RECORDED INFORMATION:
────────
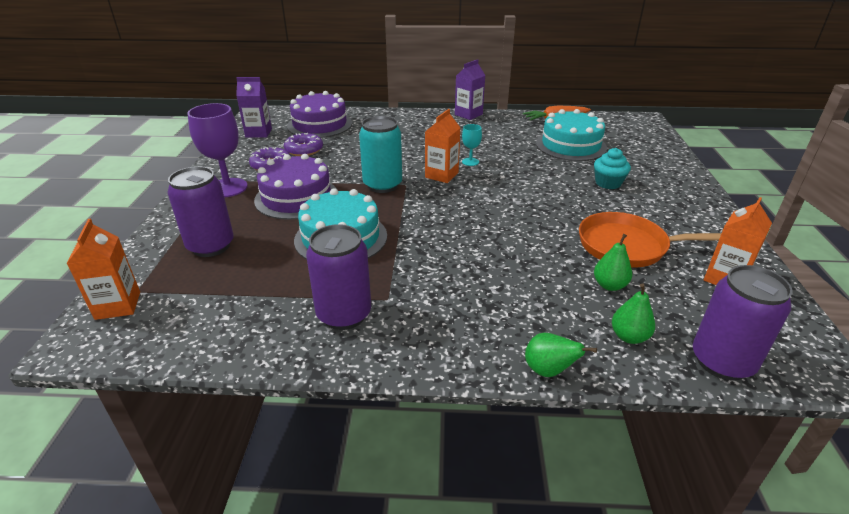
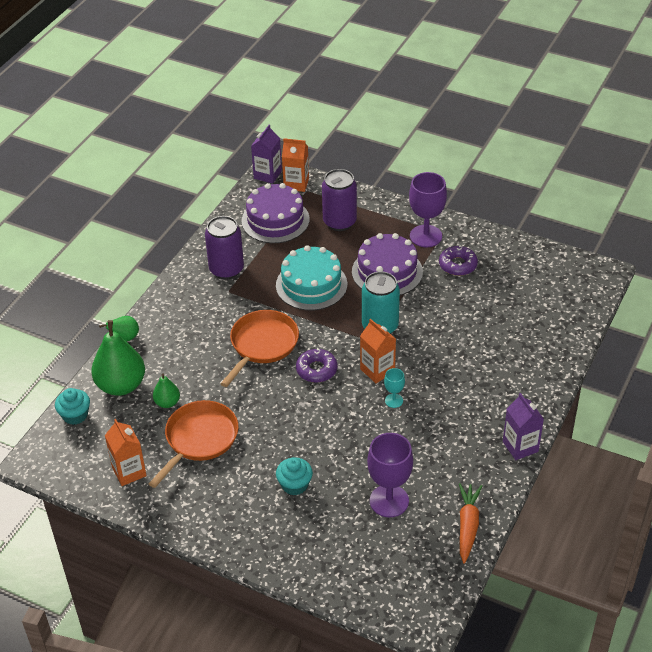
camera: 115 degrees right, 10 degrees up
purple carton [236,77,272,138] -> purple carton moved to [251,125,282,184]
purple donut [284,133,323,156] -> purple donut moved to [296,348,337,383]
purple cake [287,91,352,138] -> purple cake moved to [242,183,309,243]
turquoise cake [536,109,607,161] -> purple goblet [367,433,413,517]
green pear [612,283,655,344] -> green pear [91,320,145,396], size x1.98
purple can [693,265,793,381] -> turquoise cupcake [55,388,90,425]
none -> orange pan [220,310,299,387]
────────
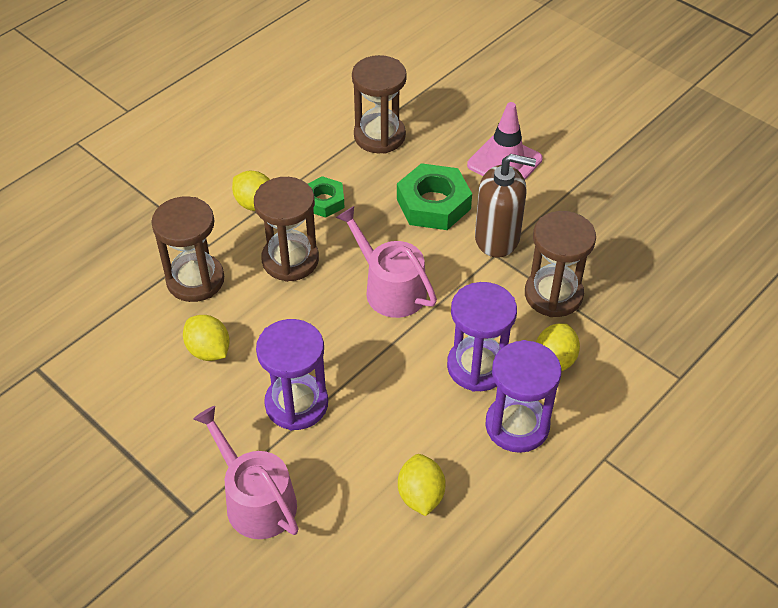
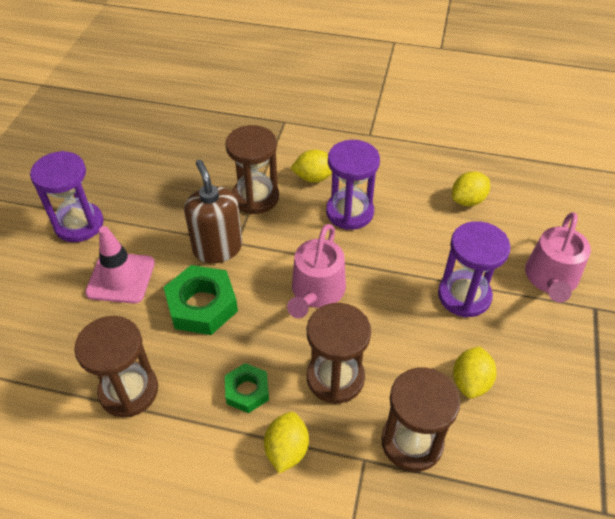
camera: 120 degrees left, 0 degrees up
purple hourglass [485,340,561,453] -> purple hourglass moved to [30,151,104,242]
────────
HOW TO COMPLETE THIS TASK: Once you find the line with "green pear [612,283,655,344]" above, print it and every line after it up to and including the line with "none -> orange pan [220,310,299,387]", exactly as written and nothing else.

ANSWER SPACE:
green pear [612,283,655,344] -> green pear [91,320,145,396], size x1.98
purple can [693,265,793,381] -> turquoise cupcake [55,388,90,425]
none -> orange pan [220,310,299,387]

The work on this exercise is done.